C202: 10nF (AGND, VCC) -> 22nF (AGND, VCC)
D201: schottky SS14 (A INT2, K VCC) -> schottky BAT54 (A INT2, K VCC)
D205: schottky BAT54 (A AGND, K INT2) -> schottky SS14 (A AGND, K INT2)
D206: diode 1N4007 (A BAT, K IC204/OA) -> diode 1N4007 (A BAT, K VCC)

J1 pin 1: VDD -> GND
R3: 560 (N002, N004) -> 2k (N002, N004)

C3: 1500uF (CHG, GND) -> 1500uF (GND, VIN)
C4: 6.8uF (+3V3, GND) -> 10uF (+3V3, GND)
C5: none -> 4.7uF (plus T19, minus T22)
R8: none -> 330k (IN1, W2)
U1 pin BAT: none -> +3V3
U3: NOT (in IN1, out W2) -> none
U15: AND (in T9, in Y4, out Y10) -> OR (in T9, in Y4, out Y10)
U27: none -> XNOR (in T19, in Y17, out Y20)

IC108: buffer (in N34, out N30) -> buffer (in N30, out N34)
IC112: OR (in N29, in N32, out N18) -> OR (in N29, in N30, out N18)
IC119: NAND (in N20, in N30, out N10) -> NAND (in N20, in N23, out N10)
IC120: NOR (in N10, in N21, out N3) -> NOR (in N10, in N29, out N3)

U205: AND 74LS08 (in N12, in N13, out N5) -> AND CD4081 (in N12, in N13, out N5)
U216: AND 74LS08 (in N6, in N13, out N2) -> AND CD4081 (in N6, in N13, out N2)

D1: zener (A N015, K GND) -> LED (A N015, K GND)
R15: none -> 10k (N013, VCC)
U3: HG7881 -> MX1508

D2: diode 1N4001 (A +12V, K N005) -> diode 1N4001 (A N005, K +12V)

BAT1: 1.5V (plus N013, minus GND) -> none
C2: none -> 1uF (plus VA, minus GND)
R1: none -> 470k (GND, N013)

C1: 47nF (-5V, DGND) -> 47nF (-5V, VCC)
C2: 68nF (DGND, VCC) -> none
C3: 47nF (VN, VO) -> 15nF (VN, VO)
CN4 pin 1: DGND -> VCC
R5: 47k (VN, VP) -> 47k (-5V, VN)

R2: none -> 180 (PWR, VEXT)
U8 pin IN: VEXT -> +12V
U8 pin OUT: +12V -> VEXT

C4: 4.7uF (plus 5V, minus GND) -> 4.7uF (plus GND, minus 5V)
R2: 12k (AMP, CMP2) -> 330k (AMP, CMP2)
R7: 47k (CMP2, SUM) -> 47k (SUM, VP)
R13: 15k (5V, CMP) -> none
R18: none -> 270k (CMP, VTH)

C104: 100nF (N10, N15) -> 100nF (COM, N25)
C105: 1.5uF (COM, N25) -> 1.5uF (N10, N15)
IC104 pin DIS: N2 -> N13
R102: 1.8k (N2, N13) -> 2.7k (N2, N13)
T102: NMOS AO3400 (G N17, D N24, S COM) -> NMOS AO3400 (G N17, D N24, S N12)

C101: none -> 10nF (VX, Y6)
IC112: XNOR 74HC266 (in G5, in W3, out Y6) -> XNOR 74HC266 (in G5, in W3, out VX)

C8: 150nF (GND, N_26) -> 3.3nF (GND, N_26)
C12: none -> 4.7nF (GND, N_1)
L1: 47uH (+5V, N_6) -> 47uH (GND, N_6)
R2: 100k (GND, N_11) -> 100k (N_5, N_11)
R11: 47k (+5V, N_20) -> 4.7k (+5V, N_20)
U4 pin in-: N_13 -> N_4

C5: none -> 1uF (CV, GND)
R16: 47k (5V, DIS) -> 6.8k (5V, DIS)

● Assignment
Out of the data above, transcribe exactly and only the lines starting with the line that has "D1: zener (A" and going on through the line that has "C1: 47nF (-5V, DGND) -> 47nF (-5V, VCC)", both included.

● Exercise answer
D1: zener (A N015, K GND) -> LED (A N015, K GND)
R15: none -> 10k (N013, VCC)
U3: HG7881 -> MX1508

D2: diode 1N4001 (A +12V, K N005) -> diode 1N4001 (A N005, K +12V)

BAT1: 1.5V (plus N013, minus GND) -> none
C2: none -> 1uF (plus VA, minus GND)
R1: none -> 470k (GND, N013)

C1: 47nF (-5V, DGND) -> 47nF (-5V, VCC)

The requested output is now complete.